Itemized modification records:
▽

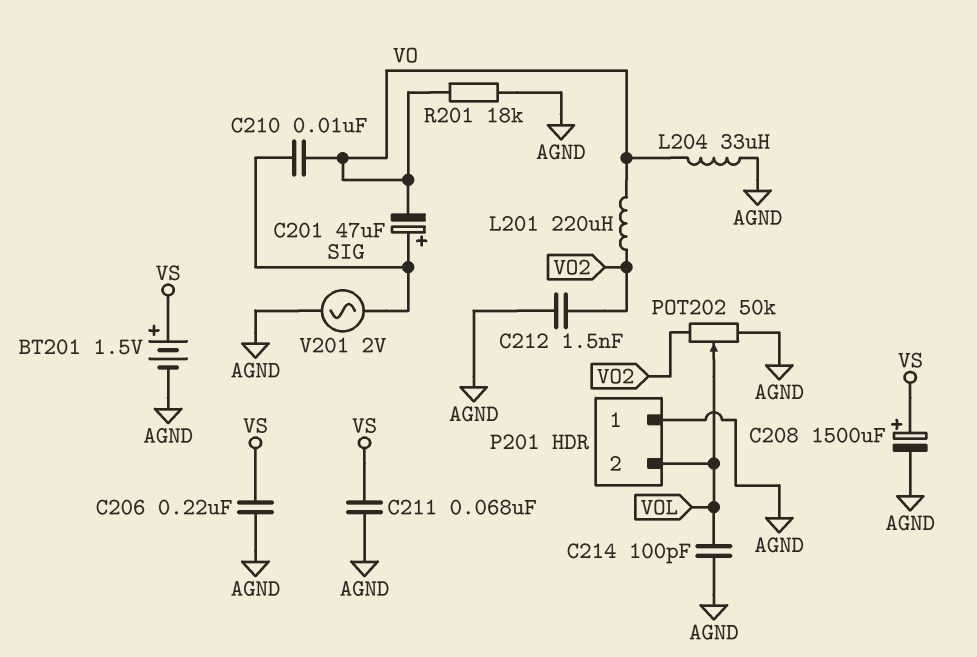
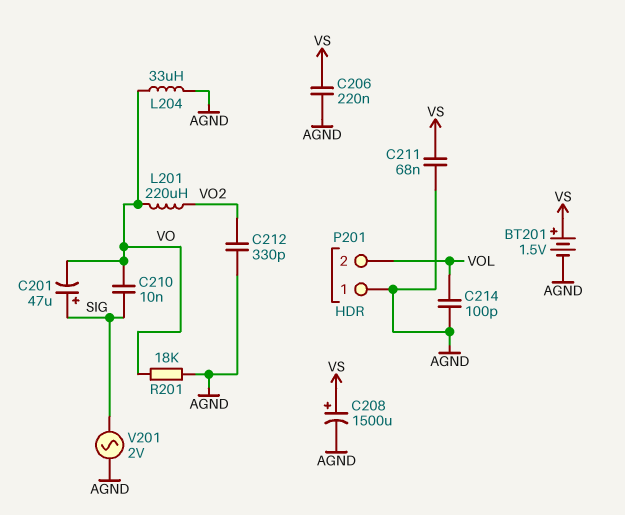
C212: 1.5nF (AGND, VO2) -> 330pF (AGND, VO2)
POT202: 50k (AGND, VO2, wiper VOL) -> none

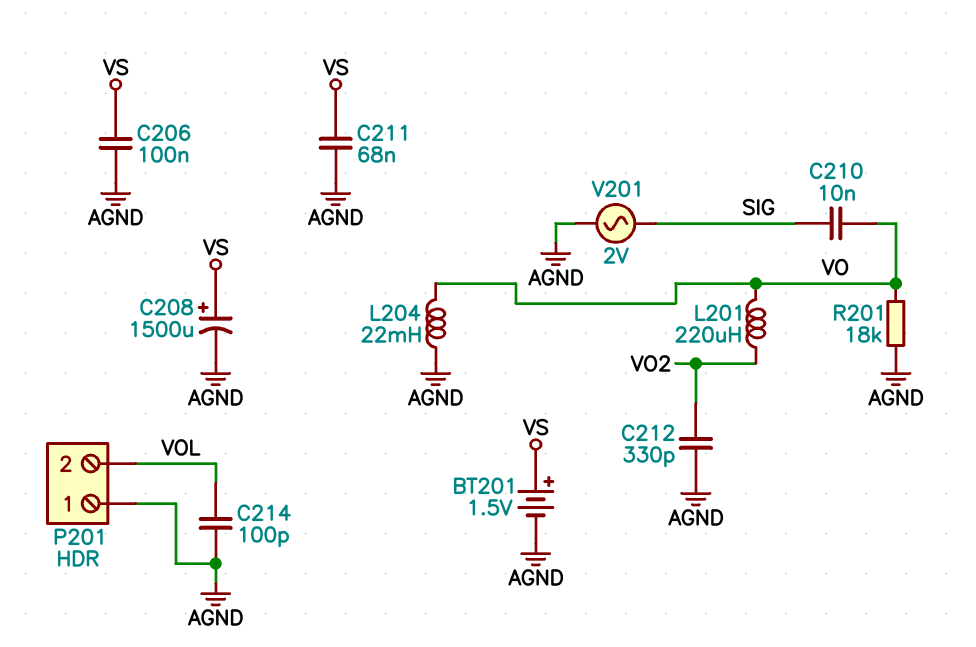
C201: 47uF (plus SIG, minus VO) -> none
C206: 220nF (AGND, VS) -> 100nF (AGND, VS)
L204: 33uH (AGND, VO) -> 22mH (AGND, VO)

△

Which lines above contain the word "AGND"? Copy each of them.

YOUR RESPONSE —
C212: 1.5nF (AGND, VO2) -> 330pF (AGND, VO2)
POT202: 50k (AGND, VO2, wiper VOL) -> none
C206: 220nF (AGND, VS) -> 100nF (AGND, VS)
L204: 33uH (AGND, VO) -> 22mH (AGND, VO)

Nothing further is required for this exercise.